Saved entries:
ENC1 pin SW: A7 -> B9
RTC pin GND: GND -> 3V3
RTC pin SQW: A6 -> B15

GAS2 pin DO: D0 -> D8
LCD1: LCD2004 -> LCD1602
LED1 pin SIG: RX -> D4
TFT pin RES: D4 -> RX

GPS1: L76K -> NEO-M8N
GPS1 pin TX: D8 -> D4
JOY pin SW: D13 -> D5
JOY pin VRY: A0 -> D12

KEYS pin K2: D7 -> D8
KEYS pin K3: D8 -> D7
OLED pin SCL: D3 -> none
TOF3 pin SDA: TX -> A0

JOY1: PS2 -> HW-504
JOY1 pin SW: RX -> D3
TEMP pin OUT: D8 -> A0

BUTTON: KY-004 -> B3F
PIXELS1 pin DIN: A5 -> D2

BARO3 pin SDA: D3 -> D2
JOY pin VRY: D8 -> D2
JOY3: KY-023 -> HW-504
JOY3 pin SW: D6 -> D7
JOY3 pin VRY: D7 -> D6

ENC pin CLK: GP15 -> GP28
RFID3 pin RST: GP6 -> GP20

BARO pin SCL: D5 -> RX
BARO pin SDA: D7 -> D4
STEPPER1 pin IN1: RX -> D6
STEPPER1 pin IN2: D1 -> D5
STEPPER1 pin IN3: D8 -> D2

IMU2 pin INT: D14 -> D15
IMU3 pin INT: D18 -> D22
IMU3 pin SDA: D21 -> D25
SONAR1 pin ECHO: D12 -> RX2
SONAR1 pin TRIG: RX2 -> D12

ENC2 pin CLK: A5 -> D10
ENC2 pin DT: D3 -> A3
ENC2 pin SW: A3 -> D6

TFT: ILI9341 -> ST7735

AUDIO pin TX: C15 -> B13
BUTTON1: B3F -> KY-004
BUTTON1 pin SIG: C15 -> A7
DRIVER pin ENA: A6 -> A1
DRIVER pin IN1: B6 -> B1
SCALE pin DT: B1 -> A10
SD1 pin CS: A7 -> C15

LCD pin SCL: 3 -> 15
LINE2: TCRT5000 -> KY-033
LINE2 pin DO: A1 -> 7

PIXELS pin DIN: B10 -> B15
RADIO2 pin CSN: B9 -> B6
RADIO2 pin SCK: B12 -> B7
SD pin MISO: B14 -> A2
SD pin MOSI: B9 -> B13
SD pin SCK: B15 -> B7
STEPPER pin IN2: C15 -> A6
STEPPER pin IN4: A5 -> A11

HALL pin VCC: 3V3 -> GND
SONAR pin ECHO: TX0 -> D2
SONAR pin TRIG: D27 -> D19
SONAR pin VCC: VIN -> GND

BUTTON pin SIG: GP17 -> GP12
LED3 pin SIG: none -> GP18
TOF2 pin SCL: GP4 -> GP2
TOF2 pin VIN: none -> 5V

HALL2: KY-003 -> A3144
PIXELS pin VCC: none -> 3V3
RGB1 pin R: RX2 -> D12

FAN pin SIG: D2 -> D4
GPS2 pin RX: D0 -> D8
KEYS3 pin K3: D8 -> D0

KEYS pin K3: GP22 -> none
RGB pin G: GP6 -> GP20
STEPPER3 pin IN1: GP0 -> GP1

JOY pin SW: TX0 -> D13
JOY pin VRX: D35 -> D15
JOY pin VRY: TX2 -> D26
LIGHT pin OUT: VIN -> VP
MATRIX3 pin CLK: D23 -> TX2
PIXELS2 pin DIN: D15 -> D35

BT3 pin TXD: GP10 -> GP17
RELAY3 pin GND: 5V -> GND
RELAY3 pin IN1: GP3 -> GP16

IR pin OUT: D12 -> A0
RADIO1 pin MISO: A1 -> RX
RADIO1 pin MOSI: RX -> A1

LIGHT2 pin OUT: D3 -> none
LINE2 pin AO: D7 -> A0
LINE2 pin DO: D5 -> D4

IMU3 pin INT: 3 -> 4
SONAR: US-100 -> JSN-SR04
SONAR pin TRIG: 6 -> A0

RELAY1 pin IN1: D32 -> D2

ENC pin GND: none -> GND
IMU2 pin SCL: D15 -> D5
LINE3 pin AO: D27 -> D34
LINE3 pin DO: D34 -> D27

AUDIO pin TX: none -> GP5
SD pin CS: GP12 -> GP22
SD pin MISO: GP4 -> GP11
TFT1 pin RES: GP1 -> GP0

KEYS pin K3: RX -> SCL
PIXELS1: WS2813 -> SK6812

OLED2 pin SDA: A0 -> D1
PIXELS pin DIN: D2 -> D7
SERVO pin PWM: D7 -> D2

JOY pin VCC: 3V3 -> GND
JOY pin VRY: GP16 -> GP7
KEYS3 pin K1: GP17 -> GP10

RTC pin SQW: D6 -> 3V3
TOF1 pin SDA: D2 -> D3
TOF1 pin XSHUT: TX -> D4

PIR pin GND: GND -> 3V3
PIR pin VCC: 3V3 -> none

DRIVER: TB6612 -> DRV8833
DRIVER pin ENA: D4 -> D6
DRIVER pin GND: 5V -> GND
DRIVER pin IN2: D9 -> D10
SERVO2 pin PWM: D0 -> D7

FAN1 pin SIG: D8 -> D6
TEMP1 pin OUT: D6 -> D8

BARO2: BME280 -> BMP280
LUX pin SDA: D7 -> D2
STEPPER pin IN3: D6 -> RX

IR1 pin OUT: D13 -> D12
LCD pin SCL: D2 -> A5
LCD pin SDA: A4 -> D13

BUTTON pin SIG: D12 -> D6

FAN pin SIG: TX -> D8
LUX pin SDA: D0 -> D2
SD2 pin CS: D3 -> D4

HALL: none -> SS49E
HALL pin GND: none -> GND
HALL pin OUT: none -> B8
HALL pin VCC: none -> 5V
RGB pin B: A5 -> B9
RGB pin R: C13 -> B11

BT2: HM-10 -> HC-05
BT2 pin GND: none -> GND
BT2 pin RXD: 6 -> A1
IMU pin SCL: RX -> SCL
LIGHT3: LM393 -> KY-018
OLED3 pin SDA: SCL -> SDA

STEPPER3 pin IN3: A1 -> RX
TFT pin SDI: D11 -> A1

• **Exercise prompt**: The answer is the full data, repeated exactly as shown.

• **Finished exercise**:
ENC1 pin SW: A7 -> B9
RTC pin GND: GND -> 3V3
RTC pin SQW: A6 -> B15

GAS2 pin DO: D0 -> D8
LCD1: LCD2004 -> LCD1602
LED1 pin SIG: RX -> D4
TFT pin RES: D4 -> RX

GPS1: L76K -> NEO-M8N
GPS1 pin TX: D8 -> D4
JOY pin SW: D13 -> D5
JOY pin VRY: A0 -> D12

KEYS pin K2: D7 -> D8
KEYS pin K3: D8 -> D7
OLED pin SCL: D3 -> none
TOF3 pin SDA: TX -> A0

JOY1: PS2 -> HW-504
JOY1 pin SW: RX -> D3
TEMP pin OUT: D8 -> A0

BUTTON: KY-004 -> B3F
PIXELS1 pin DIN: A5 -> D2

BARO3 pin SDA: D3 -> D2
JOY pin VRY: D8 -> D2
JOY3: KY-023 -> HW-504
JOY3 pin SW: D6 -> D7
JOY3 pin VRY: D7 -> D6

ENC pin CLK: GP15 -> GP28
RFID3 pin RST: GP6 -> GP20

BARO pin SCL: D5 -> RX
BARO pin SDA: D7 -> D4
STEPPER1 pin IN1: RX -> D6
STEPPER1 pin IN2: D1 -> D5
STEPPER1 pin IN3: D8 -> D2

IMU2 pin INT: D14 -> D15
IMU3 pin INT: D18 -> D22
IMU3 pin SDA: D21 -> D25
SONAR1 pin ECHO: D12 -> RX2
SONAR1 pin TRIG: RX2 -> D12

ENC2 pin CLK: A5 -> D10
ENC2 pin DT: D3 -> A3
ENC2 pin SW: A3 -> D6

TFT: ILI9341 -> ST7735

AUDIO pin TX: C15 -> B13
BUTTON1: B3F -> KY-004
BUTTON1 pin SIG: C15 -> A7
DRIVER pin ENA: A6 -> A1
DRIVER pin IN1: B6 -> B1
SCALE pin DT: B1 -> A10
SD1 pin CS: A7 -> C15

LCD pin SCL: 3 -> 15
LINE2: TCRT5000 -> KY-033
LINE2 pin DO: A1 -> 7

PIXELS pin DIN: B10 -> B15
RADIO2 pin CSN: B9 -> B6
RADIO2 pin SCK: B12 -> B7
SD pin MISO: B14 -> A2
SD pin MOSI: B9 -> B13
SD pin SCK: B15 -> B7
STEPPER pin IN2: C15 -> A6
STEPPER pin IN4: A5 -> A11

HALL pin VCC: 3V3 -> GND
SONAR pin ECHO: TX0 -> D2
SONAR pin TRIG: D27 -> D19
SONAR pin VCC: VIN -> GND

BUTTON pin SIG: GP17 -> GP12
LED3 pin SIG: none -> GP18
TOF2 pin SCL: GP4 -> GP2
TOF2 pin VIN: none -> 5V

HALL2: KY-003 -> A3144
PIXELS pin VCC: none -> 3V3
RGB1 pin R: RX2 -> D12

FAN pin SIG: D2 -> D4
GPS2 pin RX: D0 -> D8
KEYS3 pin K3: D8 -> D0

KEYS pin K3: GP22 -> none
RGB pin G: GP6 -> GP20
STEPPER3 pin IN1: GP0 -> GP1

JOY pin SW: TX0 -> D13
JOY pin VRX: D35 -> D15
JOY pin VRY: TX2 -> D26
LIGHT pin OUT: VIN -> VP
MATRIX3 pin CLK: D23 -> TX2
PIXELS2 pin DIN: D15 -> D35

BT3 pin TXD: GP10 -> GP17
RELAY3 pin GND: 5V -> GND
RELAY3 pin IN1: GP3 -> GP16

IR pin OUT: D12 -> A0
RADIO1 pin MISO: A1 -> RX
RADIO1 pin MOSI: RX -> A1

LIGHT2 pin OUT: D3 -> none
LINE2 pin AO: D7 -> A0
LINE2 pin DO: D5 -> D4

IMU3 pin INT: 3 -> 4
SONAR: US-100 -> JSN-SR04
SONAR pin TRIG: 6 -> A0

RELAY1 pin IN1: D32 -> D2

ENC pin GND: none -> GND
IMU2 pin SCL: D15 -> D5
LINE3 pin AO: D27 -> D34
LINE3 pin DO: D34 -> D27

AUDIO pin TX: none -> GP5
SD pin CS: GP12 -> GP22
SD pin MISO: GP4 -> GP11
TFT1 pin RES: GP1 -> GP0

KEYS pin K3: RX -> SCL
PIXELS1: WS2813 -> SK6812

OLED2 pin SDA: A0 -> D1
PIXELS pin DIN: D2 -> D7
SERVO pin PWM: D7 -> D2

JOY pin VCC: 3V3 -> GND
JOY pin VRY: GP16 -> GP7
KEYS3 pin K1: GP17 -> GP10

RTC pin SQW: D6 -> 3V3
TOF1 pin SDA: D2 -> D3
TOF1 pin XSHUT: TX -> D4

PIR pin GND: GND -> 3V3
PIR pin VCC: 3V3 -> none

DRIVER: TB6612 -> DRV8833
DRIVER pin ENA: D4 -> D6
DRIVER pin GND: 5V -> GND
DRIVER pin IN2: D9 -> D10
SERVO2 pin PWM: D0 -> D7

FAN1 pin SIG: D8 -> D6
TEMP1 pin OUT: D6 -> D8

BARO2: BME280 -> BMP280
LUX pin SDA: D7 -> D2
STEPPER pin IN3: D6 -> RX

IR1 pin OUT: D13 -> D12
LCD pin SCL: D2 -> A5
LCD pin SDA: A4 -> D13

BUTTON pin SIG: D12 -> D6

FAN pin SIG: TX -> D8
LUX pin SDA: D0 -> D2
SD2 pin CS: D3 -> D4

HALL: none -> SS49E
HALL pin GND: none -> GND
HALL pin OUT: none -> B8
HALL pin VCC: none -> 5V
RGB pin B: A5 -> B9
RGB pin R: C13 -> B11

BT2: HM-10 -> HC-05
BT2 pin GND: none -> GND
BT2 pin RXD: 6 -> A1
IMU pin SCL: RX -> SCL
LIGHT3: LM393 -> KY-018
OLED3 pin SDA: SCL -> SDA

STEPPER3 pin IN3: A1 -> RX
TFT pin SDI: D11 -> A1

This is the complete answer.